━━━ EXTRACTED DATA ━━━

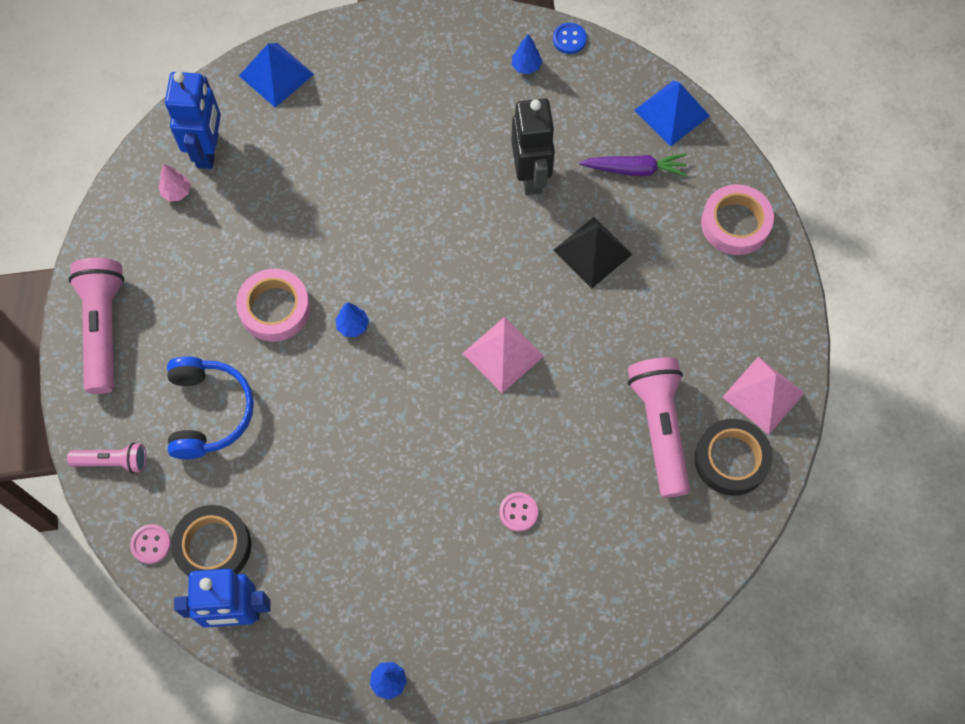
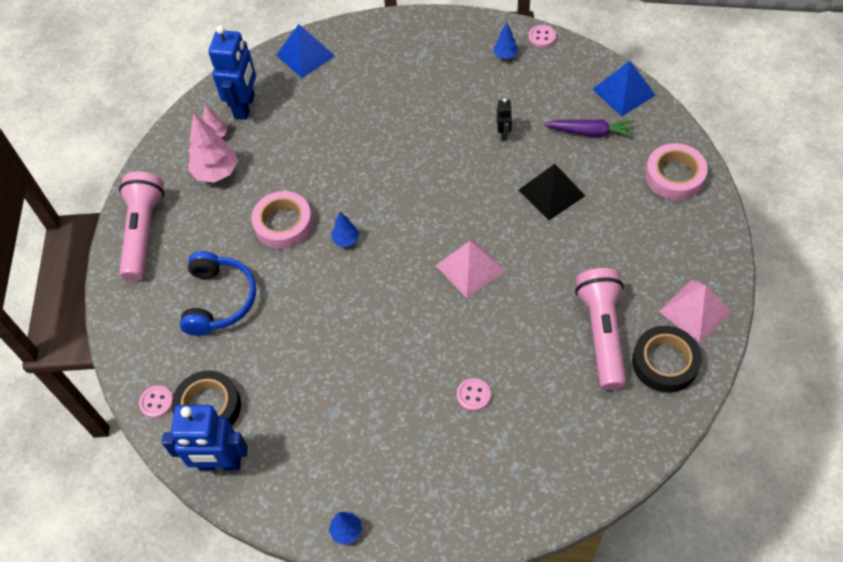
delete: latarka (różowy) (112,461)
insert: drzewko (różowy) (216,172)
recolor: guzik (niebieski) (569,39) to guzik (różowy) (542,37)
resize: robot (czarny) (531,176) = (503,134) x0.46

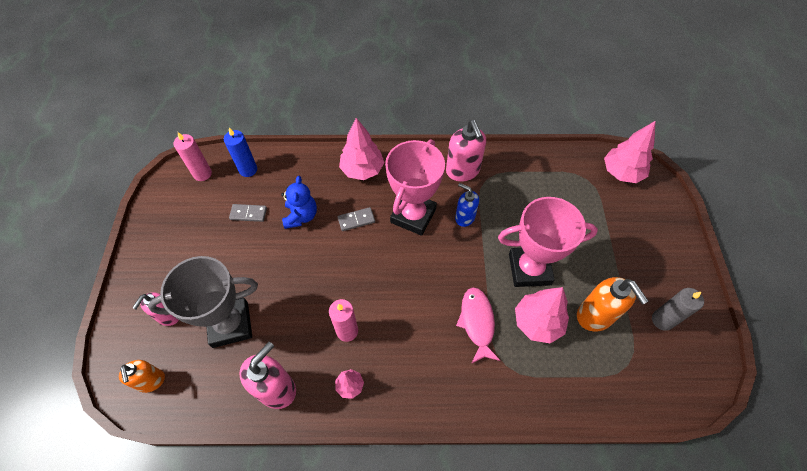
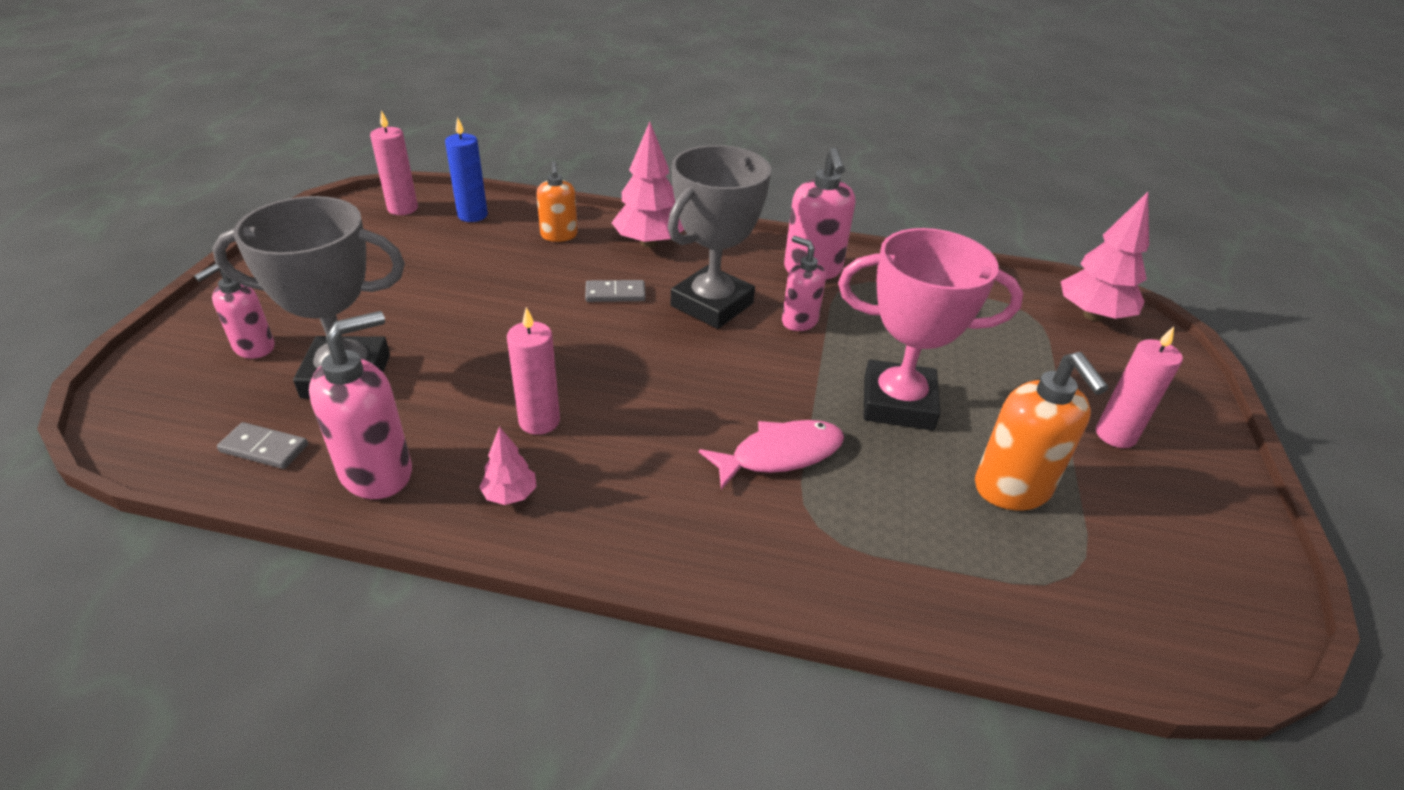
delete: miś (niebieski) (301,216); drzewko (różowy) (537,322); świeca (szary) (662,320)
insert: świeca (różowy) (1115,435)
move: dozownik mydła (pomarańczowy) (151,381) to (559,235); kostka domina (szary) (248,213) to (264,448)
recolor: puchar (różowy) (413,216) to puchar (szary) (712,304); dozownik mydła (niebieski) (464,217) to dozownik mydła (różowy) (799,321)
rotate: ryba (różowy) (477,322) = (780,455) 60 degrees clockwise

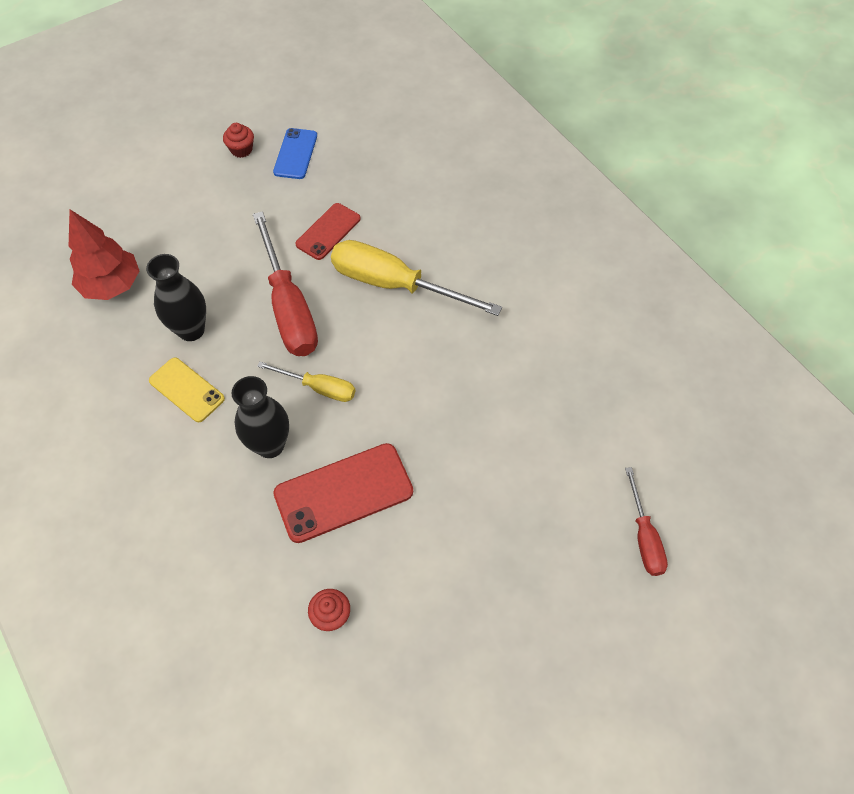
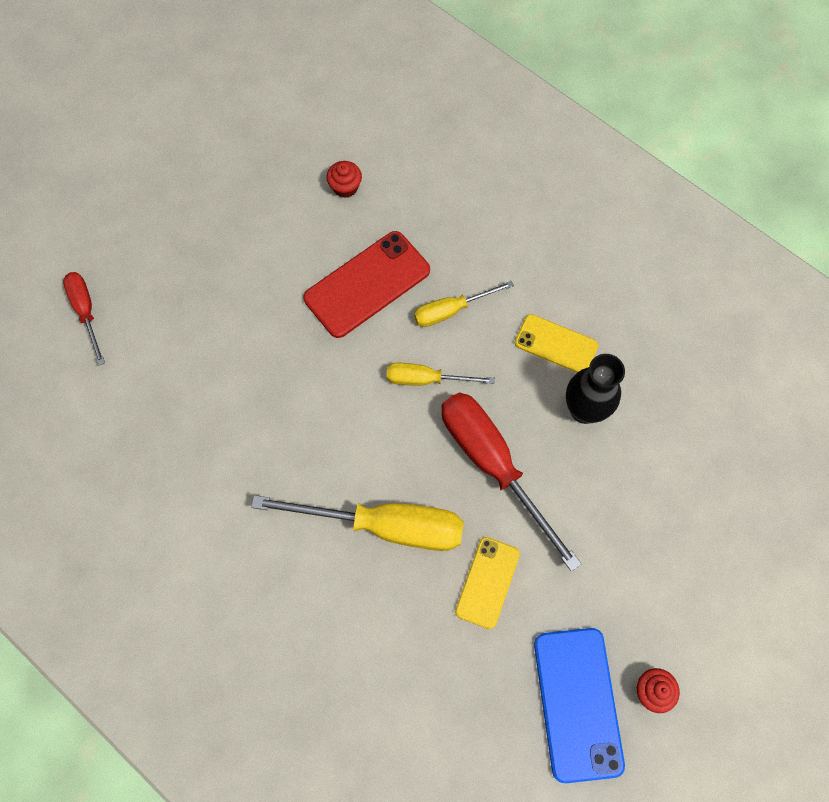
delete: drzewko (czerwony) (112,285)
replace: wazon (czarny) (270,445) to śrubokręt (żółty) (451,310)
recolor: telefon (czerwony) (328,231) to telefon (żółty) (487,582)
resize: telefon (niebieski) (295,154) = (578,703) x1.60

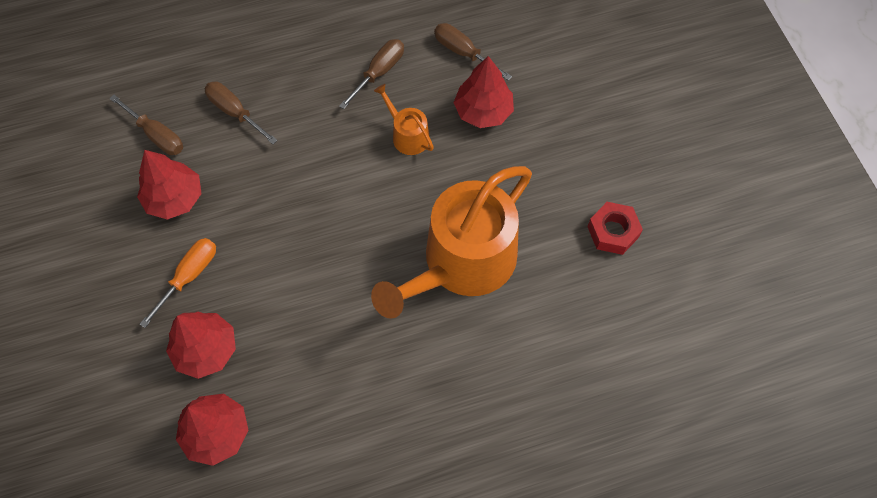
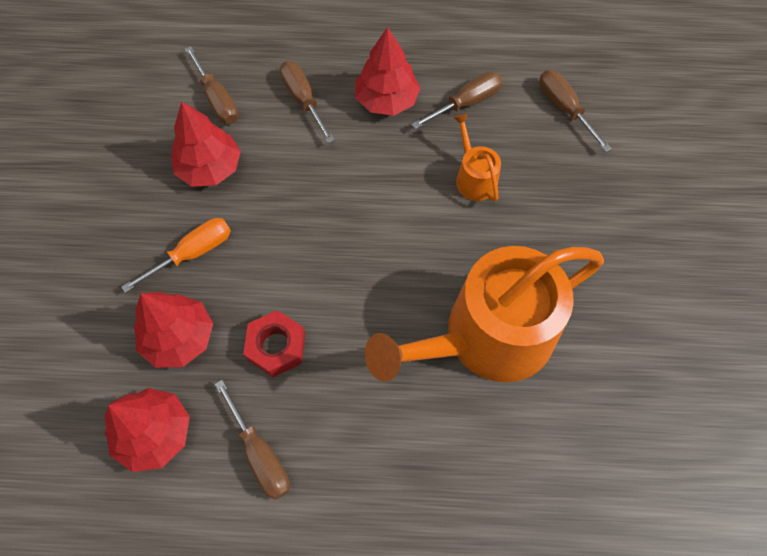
insert: śrubokręt (brązowy) (259,453)
move: drzewko (czerwony) (483,111) to (387,100); nakrętka (czerwony) (613,231) to (276,347)

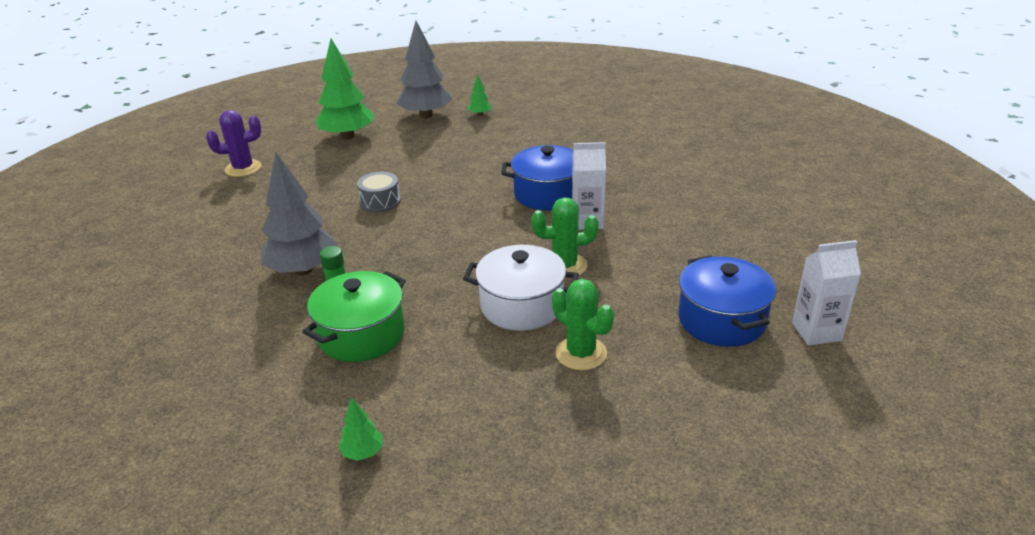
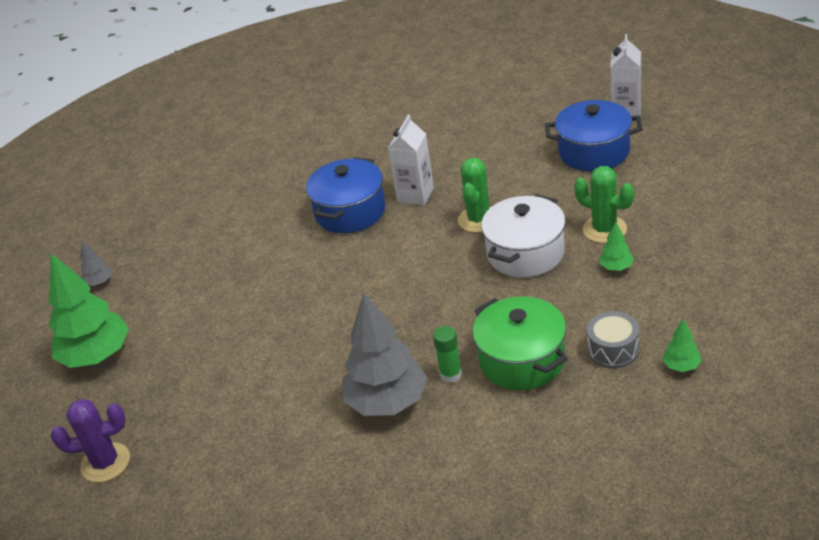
move: bęben (szary) (380,201) to (613,350); drzewko (zielony) (480,114) to (616,267)
rotate: kaktus (fioletowy) (243,168) = (105,463) 75 degrees clockwise; kaktus (zielony) (581,353) = (604,229) 60 degrees clockwise
resize: drzewko (szary) (426,115) = (99,282) x0.44

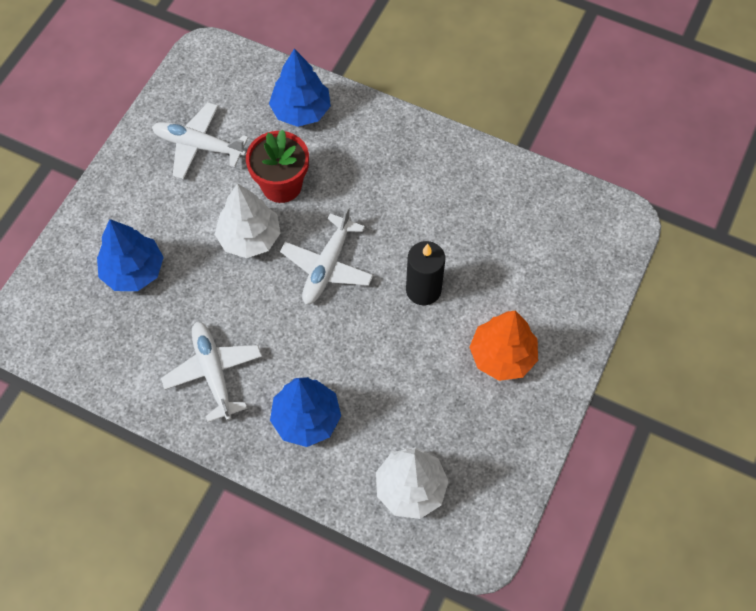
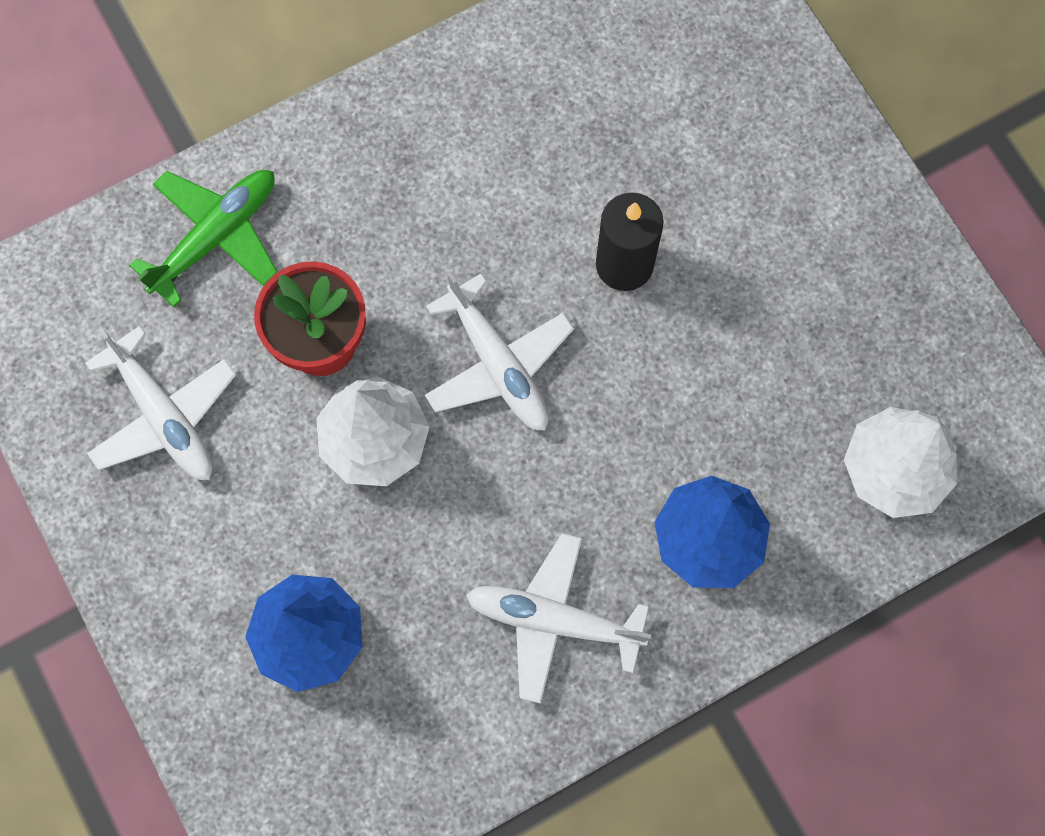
delete: drzewko (pomarańczowy) (502,356)
replace: drzewko (niebieski) (301,111) to samolot (zielony) (216,236)
rotate: samolot (biały) (198,146) = (164,416) 90 degrees counterclockwise

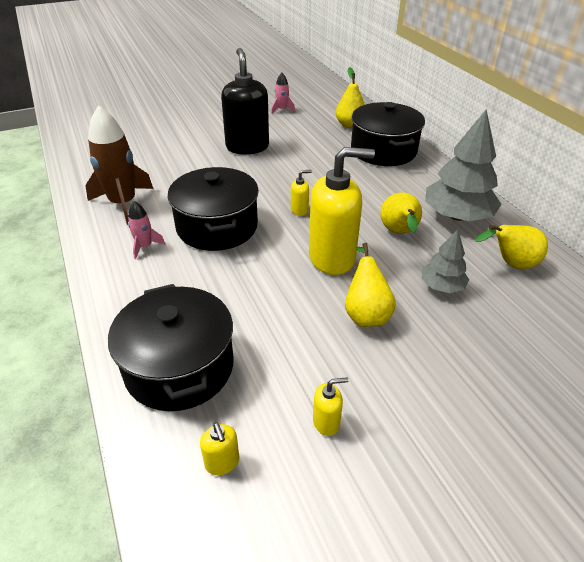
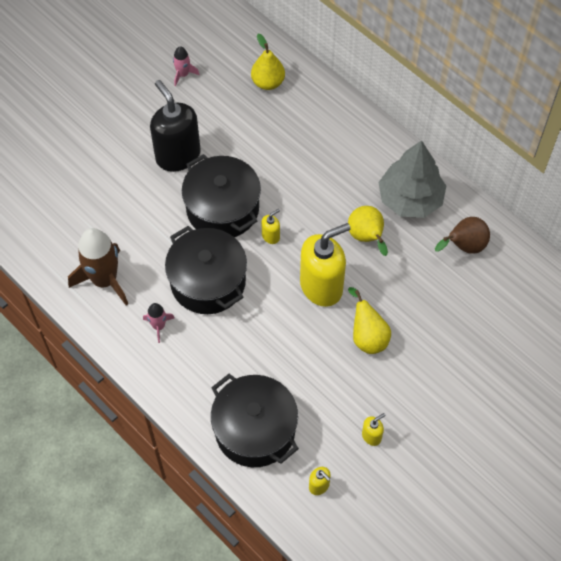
delete: drzewko (szary) (441,286)
move: garnek (czarny) (383,150) to (223,209)
recolor: gruszka (żółty) (510,264) to gruszka (brązowy) (464,246)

━━━

**AIM OF THE TASK:** The reply should hold every entry above, given again exactly, but not a single picture.

**EXERCISE RESULT:**
delete: latarka (różowy) (112,461)
insert: drzewko (różowy) (216,172)
recolor: guzik (niebieski) (569,39) to guzik (różowy) (542,37)
resize: robot (czarny) (531,176) = (503,134) x0.46

delete: miś (niebieski) (301,216); drzewko (różowy) (537,322); świeca (szary) (662,320)
insert: świeca (różowy) (1115,435)
move: dozownik mydła (pomarańczowy) (151,381) to (559,235); kostka domina (szary) (248,213) to (264,448)
recolor: puchar (różowy) (413,216) to puchar (szary) (712,304); dozownik mydła (niebieski) (464,217) to dozownik mydła (różowy) (799,321)
rotate: ryba (różowy) (477,322) = (780,455) 60 degrees clockwise

delete: drzewko (czerwony) (112,285)
replace: wazon (czarny) (270,445) to śrubokręt (żółty) (451,310)
recolor: telefon (czerwony) (328,231) to telefon (żółty) (487,582)
resize: telefon (niebieski) (295,154) = (578,703) x1.60

insert: śrubokręt (brązowy) (259,453)
move: drzewko (czerwony) (483,111) to (387,100); nakrętka (czerwony) (613,231) to (276,347)

move: bęben (szary) (380,201) to (613,350); drzewko (zielony) (480,114) to (616,267)
rotate: kaktus (fioletowy) (243,168) = (105,463) 75 degrees clockwise; kaktus (zielony) (581,353) = (604,229) 60 degrees clockwise
resize: drzewko (szary) (426,115) = (99,282) x0.44

delete: drzewko (pomarańczowy) (502,356)
replace: drzewko (niebieski) (301,111) to samolot (zielony) (216,236)
rotate: samolot (biały) (198,146) = (164,416) 90 degrees counterclockwise

delete: drzewko (szary) (441,286)
move: garnek (czarny) (383,150) to (223,209)
recolor: gruszka (żółty) (510,264) to gruszka (brązowy) (464,246)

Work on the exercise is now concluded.